TASK STATEMENT – The answer must consist solely of the lines from the line with "green toothbrush: 2 -> 3" to the end of the data below, transcribed exactly and with no pictures.

[SOURCE RECORDS Boundary: Start]

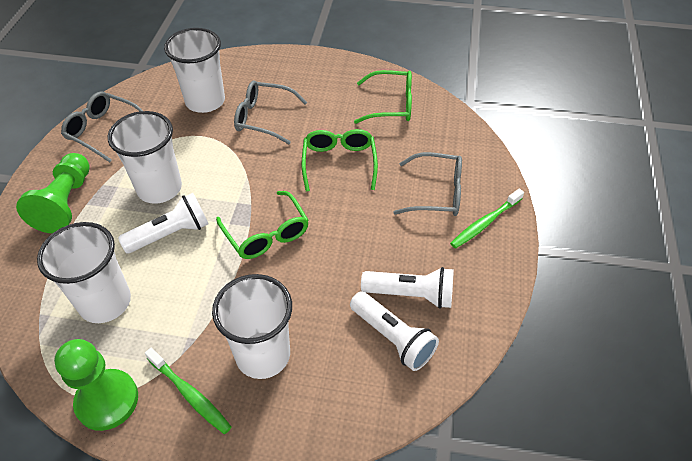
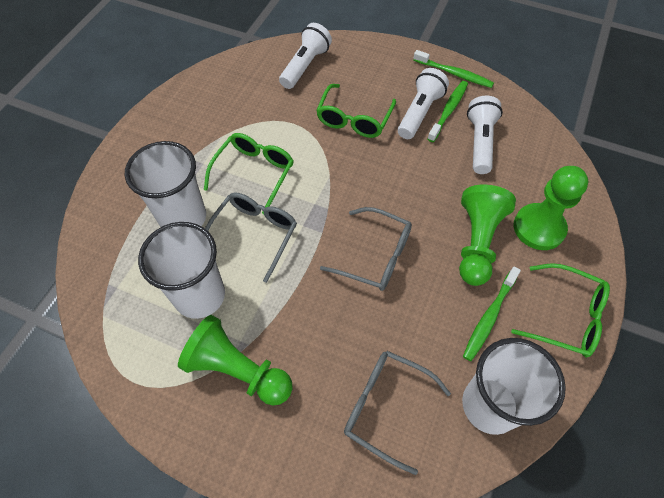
green pawn: 2 -> 3
green toothbrush: 2 -> 3
white cup: 4 -> 3

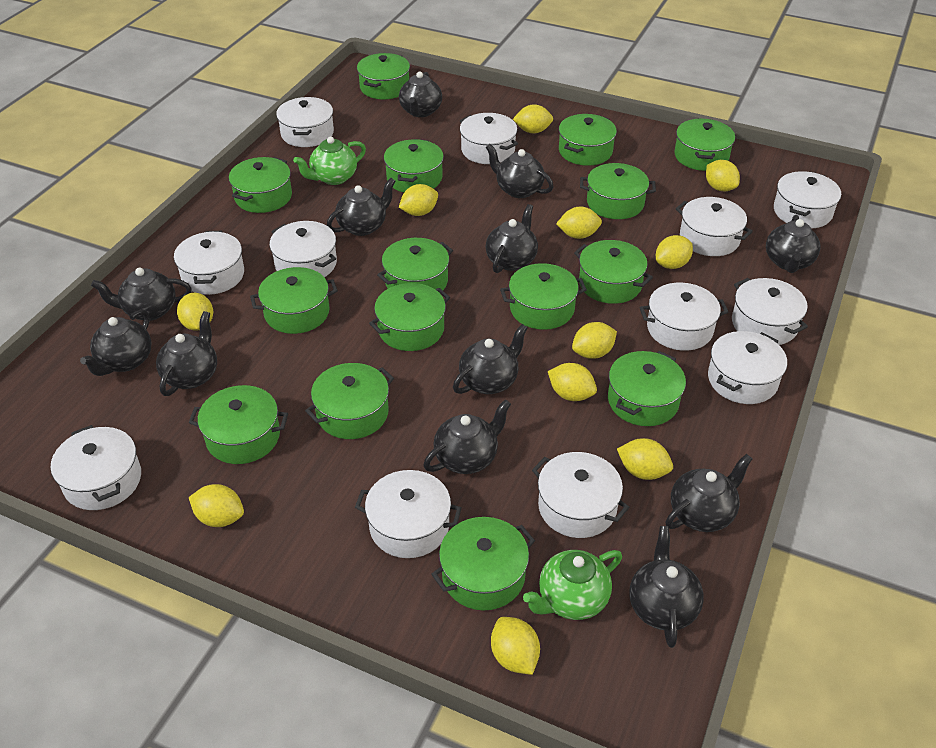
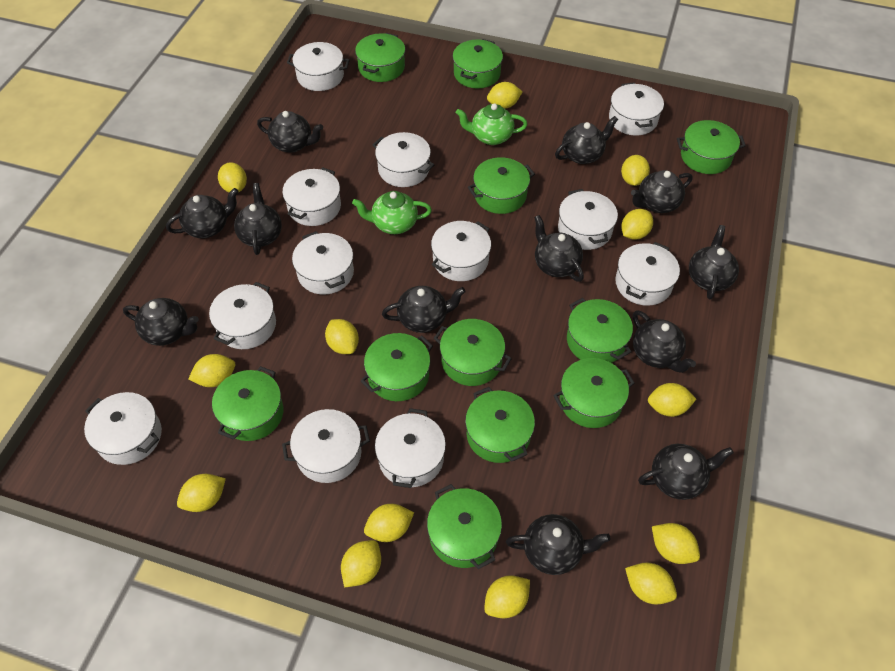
green pot: 15 -> 11
yellow lemon: 11 -> 13

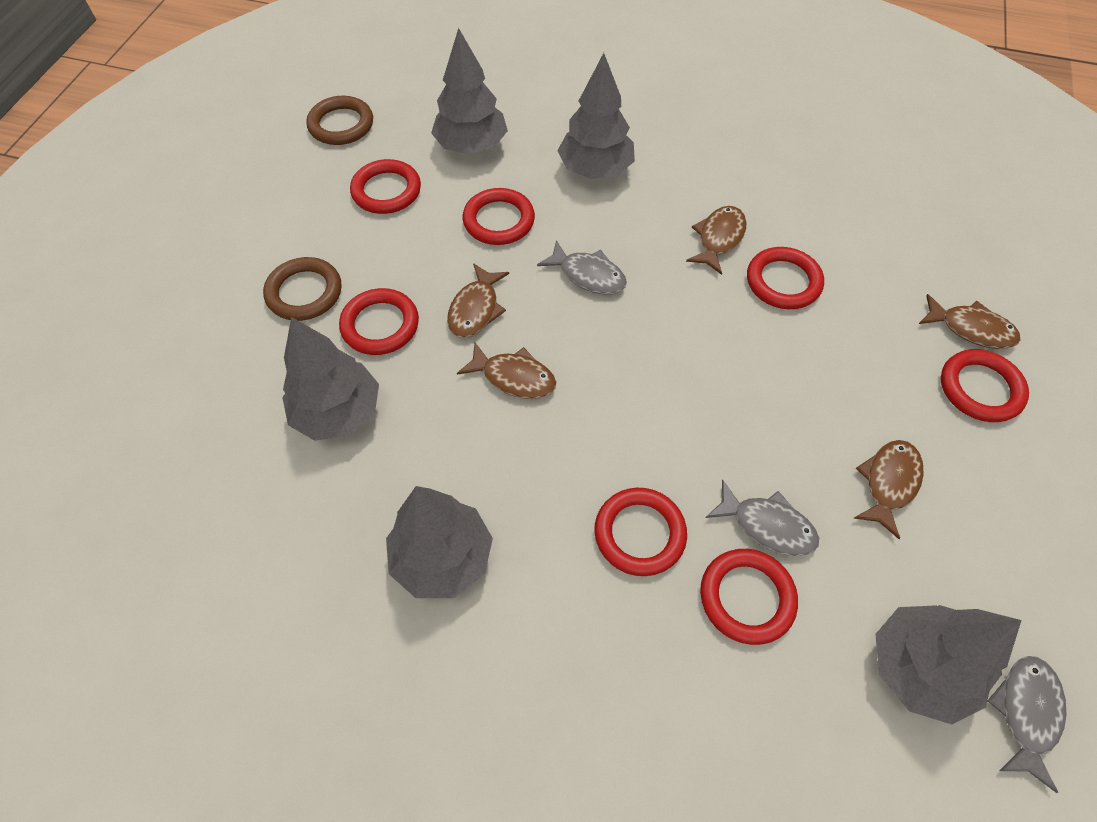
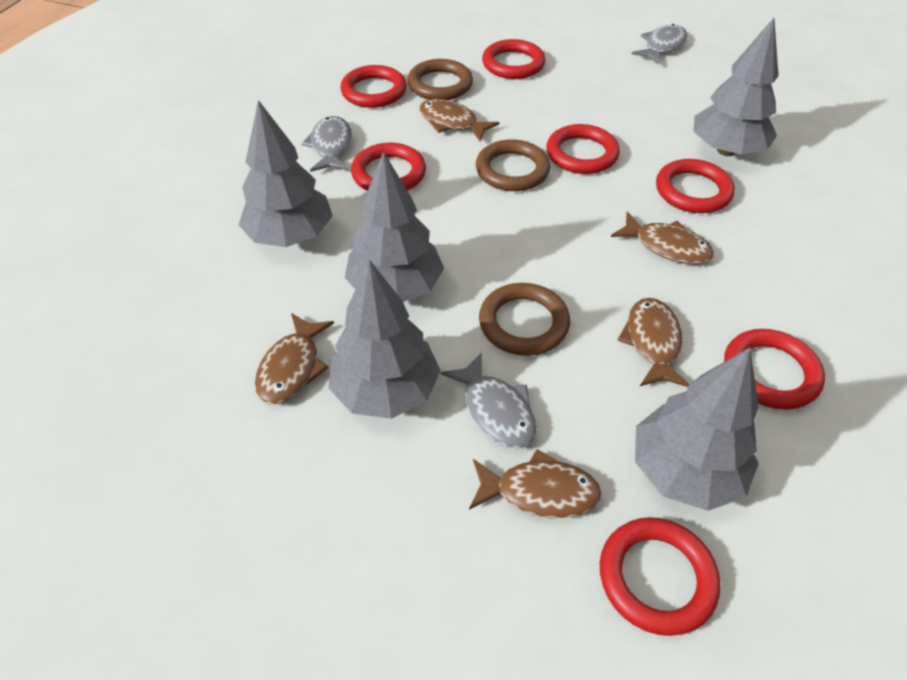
brown ring: 2 -> 3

[SOURCE RECORDS Boundary: End]

RESPONSE AREA –
green toothbrush: 2 -> 3
white cup: 4 -> 3

green pot: 15 -> 11
yellow lemon: 11 -> 13

brown ring: 2 -> 3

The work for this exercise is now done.